WHAT IS NEEDED:
The required output is every record, reproduced exactly.

EXCERPTED DATA:
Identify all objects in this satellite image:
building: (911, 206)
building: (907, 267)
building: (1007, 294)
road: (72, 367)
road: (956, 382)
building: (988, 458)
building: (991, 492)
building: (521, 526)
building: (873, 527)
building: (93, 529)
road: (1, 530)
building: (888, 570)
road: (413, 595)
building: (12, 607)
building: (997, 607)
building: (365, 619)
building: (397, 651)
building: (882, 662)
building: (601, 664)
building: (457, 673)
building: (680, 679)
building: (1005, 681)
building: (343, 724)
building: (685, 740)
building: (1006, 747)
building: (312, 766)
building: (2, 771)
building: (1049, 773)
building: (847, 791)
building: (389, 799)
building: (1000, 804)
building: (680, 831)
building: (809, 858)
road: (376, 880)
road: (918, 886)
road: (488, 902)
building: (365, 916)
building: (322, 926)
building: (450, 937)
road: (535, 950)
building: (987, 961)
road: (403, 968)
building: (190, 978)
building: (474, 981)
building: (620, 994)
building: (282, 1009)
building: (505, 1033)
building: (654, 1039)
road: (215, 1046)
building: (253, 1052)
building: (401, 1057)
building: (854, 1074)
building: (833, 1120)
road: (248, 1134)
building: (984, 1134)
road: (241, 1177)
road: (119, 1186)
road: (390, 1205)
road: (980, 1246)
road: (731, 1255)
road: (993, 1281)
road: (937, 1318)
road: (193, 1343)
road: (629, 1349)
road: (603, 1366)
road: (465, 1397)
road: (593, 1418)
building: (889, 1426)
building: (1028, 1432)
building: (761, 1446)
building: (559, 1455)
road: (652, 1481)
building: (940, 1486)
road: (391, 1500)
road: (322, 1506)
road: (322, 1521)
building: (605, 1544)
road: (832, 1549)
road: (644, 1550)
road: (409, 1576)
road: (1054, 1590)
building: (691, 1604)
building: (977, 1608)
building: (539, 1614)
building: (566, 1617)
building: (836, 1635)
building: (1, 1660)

TASK RESULT:
Identify all objects in this satellite image:
building: (911, 206)
building: (907, 267)
building: (1007, 294)
road: (72, 367)
road: (956, 382)
building: (988, 458)
building: (991, 492)
building: (521, 526)
building: (873, 527)
building: (93, 529)
road: (1, 530)
building: (888, 570)
road: (413, 595)
building: (12, 607)
building: (997, 607)
building: (365, 619)
building: (397, 651)
building: (882, 662)
building: (601, 664)
building: (457, 673)
building: (680, 679)
building: (1005, 681)
building: (343, 724)
building: (685, 740)
building: (1006, 747)
building: (312, 766)
building: (2, 771)
building: (1049, 773)
building: (847, 791)
building: (389, 799)
building: (1000, 804)
building: (680, 831)
building: (809, 858)
road: (376, 880)
road: (918, 886)
road: (488, 902)
building: (365, 916)
building: (322, 926)
building: (450, 937)
road: (535, 950)
building: (987, 961)
road: (403, 968)
building: (190, 978)
building: (474, 981)
building: (620, 994)
building: (282, 1009)
building: (505, 1033)
building: (654, 1039)
road: (215, 1046)
building: (253, 1052)
building: (401, 1057)
building: (854, 1074)
building: (833, 1120)
road: (248, 1134)
building: (984, 1134)
road: (241, 1177)
road: (119, 1186)
road: (390, 1205)
road: (980, 1246)
road: (731, 1255)
road: (993, 1281)
road: (937, 1318)
road: (193, 1343)
road: (629, 1349)
road: (603, 1366)
road: (465, 1397)
road: (593, 1418)
building: (889, 1426)
building: (1028, 1432)
building: (761, 1446)
building: (559, 1455)
road: (652, 1481)
building: (940, 1486)
road: (391, 1500)
road: (322, 1506)
road: (322, 1521)
building: (605, 1544)
road: (832, 1549)
road: (644, 1550)
road: (409, 1576)
road: (1054, 1590)
building: (691, 1604)
building: (977, 1608)
building: (539, 1614)
building: (566, 1617)
building: (836, 1635)
building: (1, 1660)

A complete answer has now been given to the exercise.